• **What you should do**
In which lines of the data does the string "VBAT" appear? Copy every one.

• **Information**
···
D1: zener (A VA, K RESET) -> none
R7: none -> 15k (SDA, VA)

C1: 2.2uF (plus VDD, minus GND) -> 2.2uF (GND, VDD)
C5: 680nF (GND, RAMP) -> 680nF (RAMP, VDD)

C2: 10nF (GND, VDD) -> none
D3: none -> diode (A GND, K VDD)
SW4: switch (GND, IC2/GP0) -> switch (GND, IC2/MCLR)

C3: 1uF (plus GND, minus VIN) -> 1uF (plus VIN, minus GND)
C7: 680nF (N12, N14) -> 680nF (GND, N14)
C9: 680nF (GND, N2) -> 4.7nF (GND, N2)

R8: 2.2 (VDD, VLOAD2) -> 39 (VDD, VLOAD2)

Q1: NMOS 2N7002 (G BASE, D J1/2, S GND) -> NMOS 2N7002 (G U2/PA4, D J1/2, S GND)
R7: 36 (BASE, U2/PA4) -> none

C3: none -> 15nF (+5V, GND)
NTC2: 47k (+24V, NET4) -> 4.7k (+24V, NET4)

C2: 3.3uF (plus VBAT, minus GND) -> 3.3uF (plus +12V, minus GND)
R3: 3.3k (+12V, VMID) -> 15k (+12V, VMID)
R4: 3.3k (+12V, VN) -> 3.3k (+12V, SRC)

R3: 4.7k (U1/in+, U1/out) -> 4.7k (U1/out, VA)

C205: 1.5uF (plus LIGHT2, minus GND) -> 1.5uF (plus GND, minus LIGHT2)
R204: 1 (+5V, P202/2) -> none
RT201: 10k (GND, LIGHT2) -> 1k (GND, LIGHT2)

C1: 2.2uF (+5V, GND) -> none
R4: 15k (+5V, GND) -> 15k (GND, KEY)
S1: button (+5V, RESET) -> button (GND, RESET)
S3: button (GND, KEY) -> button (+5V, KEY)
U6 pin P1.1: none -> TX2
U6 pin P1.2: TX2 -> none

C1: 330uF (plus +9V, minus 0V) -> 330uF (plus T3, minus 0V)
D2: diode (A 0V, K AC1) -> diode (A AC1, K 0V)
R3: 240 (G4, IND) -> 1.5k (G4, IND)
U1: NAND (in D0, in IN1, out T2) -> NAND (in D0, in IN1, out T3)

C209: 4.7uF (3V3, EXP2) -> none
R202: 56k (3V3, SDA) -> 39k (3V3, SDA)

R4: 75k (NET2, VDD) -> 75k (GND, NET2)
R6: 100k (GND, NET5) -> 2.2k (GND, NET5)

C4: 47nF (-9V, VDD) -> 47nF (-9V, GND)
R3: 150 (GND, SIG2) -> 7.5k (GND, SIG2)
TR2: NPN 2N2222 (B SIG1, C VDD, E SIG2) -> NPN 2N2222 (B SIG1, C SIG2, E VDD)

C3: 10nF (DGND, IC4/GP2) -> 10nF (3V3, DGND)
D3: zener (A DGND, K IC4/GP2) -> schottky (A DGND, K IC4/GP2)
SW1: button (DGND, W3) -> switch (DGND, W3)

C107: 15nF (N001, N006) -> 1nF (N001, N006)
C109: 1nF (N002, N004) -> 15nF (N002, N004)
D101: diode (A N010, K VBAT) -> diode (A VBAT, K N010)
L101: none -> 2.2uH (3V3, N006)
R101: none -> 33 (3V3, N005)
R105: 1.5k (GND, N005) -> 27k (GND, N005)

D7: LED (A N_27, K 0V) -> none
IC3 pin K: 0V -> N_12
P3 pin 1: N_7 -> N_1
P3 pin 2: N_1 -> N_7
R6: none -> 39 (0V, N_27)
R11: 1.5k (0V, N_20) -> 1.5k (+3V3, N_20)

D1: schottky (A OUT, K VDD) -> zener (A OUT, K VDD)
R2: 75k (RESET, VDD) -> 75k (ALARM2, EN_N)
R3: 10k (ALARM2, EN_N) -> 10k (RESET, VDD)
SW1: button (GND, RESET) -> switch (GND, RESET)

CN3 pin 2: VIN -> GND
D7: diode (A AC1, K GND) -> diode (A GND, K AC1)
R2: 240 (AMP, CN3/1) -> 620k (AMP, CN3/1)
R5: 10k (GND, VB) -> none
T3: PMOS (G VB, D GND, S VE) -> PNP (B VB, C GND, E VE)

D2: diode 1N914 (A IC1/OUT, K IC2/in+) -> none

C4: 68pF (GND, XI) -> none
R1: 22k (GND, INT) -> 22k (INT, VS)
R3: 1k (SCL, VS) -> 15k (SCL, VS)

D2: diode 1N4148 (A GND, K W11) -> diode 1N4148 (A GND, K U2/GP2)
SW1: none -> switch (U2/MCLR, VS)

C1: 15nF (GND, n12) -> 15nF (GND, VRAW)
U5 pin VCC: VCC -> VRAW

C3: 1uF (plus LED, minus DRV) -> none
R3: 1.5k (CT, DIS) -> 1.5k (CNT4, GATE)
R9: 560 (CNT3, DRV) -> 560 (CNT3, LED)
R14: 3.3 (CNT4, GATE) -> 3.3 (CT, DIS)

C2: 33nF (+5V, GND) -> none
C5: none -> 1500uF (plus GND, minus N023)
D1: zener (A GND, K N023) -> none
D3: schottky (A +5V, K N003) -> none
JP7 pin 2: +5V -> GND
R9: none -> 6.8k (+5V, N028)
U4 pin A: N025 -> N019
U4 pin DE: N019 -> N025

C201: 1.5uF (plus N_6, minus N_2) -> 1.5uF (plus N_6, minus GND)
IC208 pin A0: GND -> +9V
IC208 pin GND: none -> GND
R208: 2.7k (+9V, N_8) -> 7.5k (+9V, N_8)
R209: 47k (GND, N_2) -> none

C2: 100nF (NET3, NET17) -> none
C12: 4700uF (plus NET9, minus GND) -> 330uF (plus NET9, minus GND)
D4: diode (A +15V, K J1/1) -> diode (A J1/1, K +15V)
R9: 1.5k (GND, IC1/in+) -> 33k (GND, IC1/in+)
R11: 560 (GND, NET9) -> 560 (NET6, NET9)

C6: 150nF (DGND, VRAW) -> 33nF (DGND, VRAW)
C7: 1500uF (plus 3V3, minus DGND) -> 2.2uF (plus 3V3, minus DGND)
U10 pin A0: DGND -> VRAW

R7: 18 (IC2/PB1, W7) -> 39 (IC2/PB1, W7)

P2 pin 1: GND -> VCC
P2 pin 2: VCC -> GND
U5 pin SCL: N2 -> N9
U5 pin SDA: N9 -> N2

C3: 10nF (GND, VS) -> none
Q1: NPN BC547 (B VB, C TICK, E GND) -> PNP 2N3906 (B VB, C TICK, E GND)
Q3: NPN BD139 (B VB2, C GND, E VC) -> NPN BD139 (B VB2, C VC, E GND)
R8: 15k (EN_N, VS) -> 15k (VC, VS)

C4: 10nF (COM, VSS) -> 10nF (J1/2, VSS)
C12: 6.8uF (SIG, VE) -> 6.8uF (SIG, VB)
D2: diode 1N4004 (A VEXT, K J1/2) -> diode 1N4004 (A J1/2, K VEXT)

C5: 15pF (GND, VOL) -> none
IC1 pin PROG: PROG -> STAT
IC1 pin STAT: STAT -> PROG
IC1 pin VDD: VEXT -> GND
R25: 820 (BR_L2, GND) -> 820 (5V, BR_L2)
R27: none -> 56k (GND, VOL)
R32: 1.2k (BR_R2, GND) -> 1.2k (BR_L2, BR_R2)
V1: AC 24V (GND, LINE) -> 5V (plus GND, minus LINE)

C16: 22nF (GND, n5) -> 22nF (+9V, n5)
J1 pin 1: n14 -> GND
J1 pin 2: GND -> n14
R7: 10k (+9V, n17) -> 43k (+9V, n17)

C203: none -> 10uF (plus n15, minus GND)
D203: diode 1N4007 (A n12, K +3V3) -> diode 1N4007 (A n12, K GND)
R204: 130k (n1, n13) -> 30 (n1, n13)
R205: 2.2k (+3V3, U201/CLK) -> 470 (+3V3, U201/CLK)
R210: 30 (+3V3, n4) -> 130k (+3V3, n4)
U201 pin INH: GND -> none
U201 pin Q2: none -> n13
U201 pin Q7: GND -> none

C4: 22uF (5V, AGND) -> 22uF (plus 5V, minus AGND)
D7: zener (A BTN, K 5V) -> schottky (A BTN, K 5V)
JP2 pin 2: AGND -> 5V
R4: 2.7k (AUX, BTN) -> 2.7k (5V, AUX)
···
• **Solved problem**
C2: 3.3uF (plus VBAT, minus GND) -> 3.3uF (plus +12V, minus GND)
D101: diode (A N010, K VBAT) -> diode (A VBAT, K N010)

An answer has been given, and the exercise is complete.